## The problem
Word for word, repeat each of the records below.
(Records to use)
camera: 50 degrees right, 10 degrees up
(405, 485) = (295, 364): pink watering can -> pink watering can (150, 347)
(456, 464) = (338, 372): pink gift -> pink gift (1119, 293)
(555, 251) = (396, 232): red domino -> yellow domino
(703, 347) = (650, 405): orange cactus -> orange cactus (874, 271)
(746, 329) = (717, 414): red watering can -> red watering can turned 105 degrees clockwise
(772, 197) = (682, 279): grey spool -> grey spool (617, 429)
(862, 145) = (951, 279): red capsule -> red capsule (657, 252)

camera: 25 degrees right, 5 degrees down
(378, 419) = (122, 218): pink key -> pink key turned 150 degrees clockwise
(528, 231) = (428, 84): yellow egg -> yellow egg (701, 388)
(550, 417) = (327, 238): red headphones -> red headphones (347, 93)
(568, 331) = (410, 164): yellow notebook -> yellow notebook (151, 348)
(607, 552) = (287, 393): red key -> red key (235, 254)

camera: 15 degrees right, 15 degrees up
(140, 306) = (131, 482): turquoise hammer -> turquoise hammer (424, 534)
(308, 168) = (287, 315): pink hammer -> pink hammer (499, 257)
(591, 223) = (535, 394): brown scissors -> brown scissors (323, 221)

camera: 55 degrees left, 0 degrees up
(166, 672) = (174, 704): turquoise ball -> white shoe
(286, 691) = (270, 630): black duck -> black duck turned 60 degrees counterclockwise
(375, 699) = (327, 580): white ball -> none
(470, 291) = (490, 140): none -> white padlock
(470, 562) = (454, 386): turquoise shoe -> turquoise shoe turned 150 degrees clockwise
(End Records to use)
## Answer to this problem
camera: 50 degrees right, 10 degrees up
(405, 485) = (295, 364): pink watering can -> pink watering can (150, 347)
(456, 464) = (338, 372): pink gift -> pink gift (1119, 293)
(555, 251) = (396, 232): red domino -> yellow domino
(703, 347) = (650, 405): orange cactus -> orange cactus (874, 271)
(746, 329) = (717, 414): red watering can -> red watering can turned 105 degrees clockwise
(772, 197) = (682, 279): grey spool -> grey spool (617, 429)
(862, 145) = (951, 279): red capsule -> red capsule (657, 252)

camera: 25 degrees right, 5 degrees down
(378, 419) = (122, 218): pink key -> pink key turned 150 degrees clockwise
(528, 231) = (428, 84): yellow egg -> yellow egg (701, 388)
(550, 417) = (327, 238): red headphones -> red headphones (347, 93)
(568, 331) = (410, 164): yellow notebook -> yellow notebook (151, 348)
(607, 552) = (287, 393): red key -> red key (235, 254)

camera: 15 degrees right, 15 degrees up
(140, 306) = (131, 482): turquoise hammer -> turquoise hammer (424, 534)
(308, 168) = (287, 315): pink hammer -> pink hammer (499, 257)
(591, 223) = (535, 394): brown scissors -> brown scissors (323, 221)

camera: 55 degrees left, 0 degrees up
(166, 672) = (174, 704): turquoise ball -> white shoe
(286, 691) = (270, 630): black duck -> black duck turned 60 degrees counterclockwise
(375, 699) = (327, 580): white ball -> none
(470, 291) = (490, 140): none -> white padlock
(470, 562) = (454, 386): turquoise shoe -> turquoise shoe turned 150 degrees clockwise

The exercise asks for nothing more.